» **TASK BRIEF**
Once the pictures are set aside, transcribe each line of the data exactly.

» **DATA FOR THIS TASK**
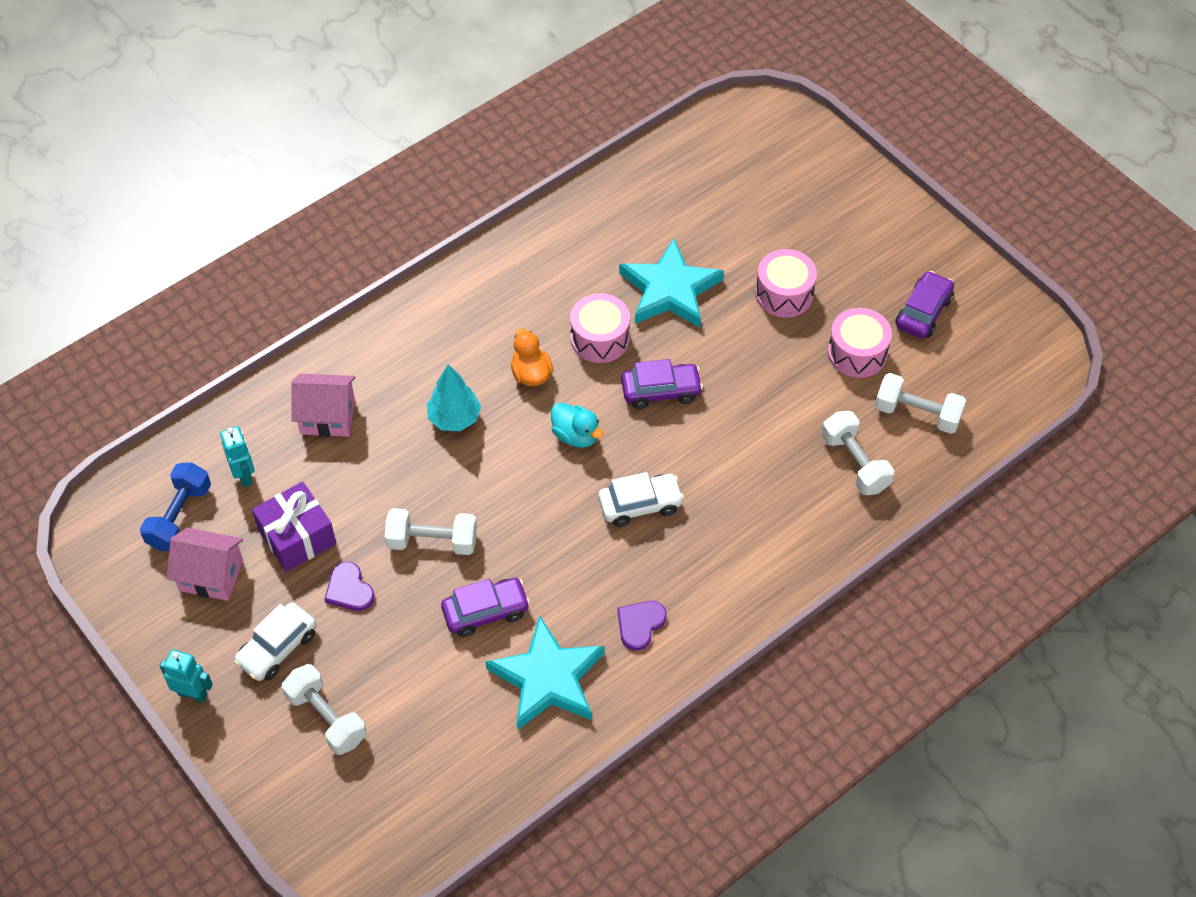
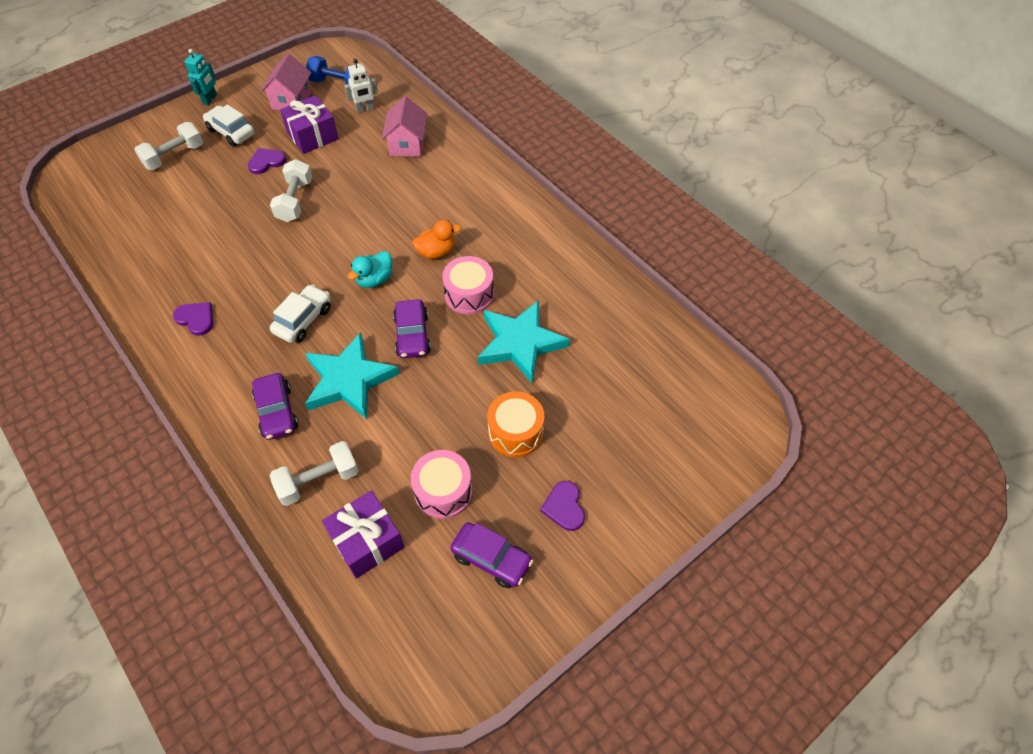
camera: 90 degrees right, 0 degrees up
(244, 475) = (365, 109): turquoise robot -> white robot
(454, 418) = (399, 209): turquoise tree -> none
(486, 612) = (231, 230): purple car -> purple car (277, 412)
(547, 678) = (167, 265): turquoise star -> turquoise star (349, 380)
(640, 505) = (303, 320): white car -> white car turned 135 degrees counterclockwise
(784, 294) = (515, 432): pink drum -> orange drum
(864, 256) = (564, 507): none -> purple heart
(917, 413) = (367, 541): white dumbbell -> purple gift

» **EXERCISE ANSWER**
camera: 90 degrees right, 0 degrees up
(244, 475) = (365, 109): turquoise robot -> white robot
(454, 418) = (399, 209): turquoise tree -> none
(486, 612) = (231, 230): purple car -> purple car (277, 412)
(547, 678) = (167, 265): turquoise star -> turquoise star (349, 380)
(640, 505) = (303, 320): white car -> white car turned 135 degrees counterclockwise
(784, 294) = (515, 432): pink drum -> orange drum
(864, 256) = (564, 507): none -> purple heart
(917, 413) = (367, 541): white dumbbell -> purple gift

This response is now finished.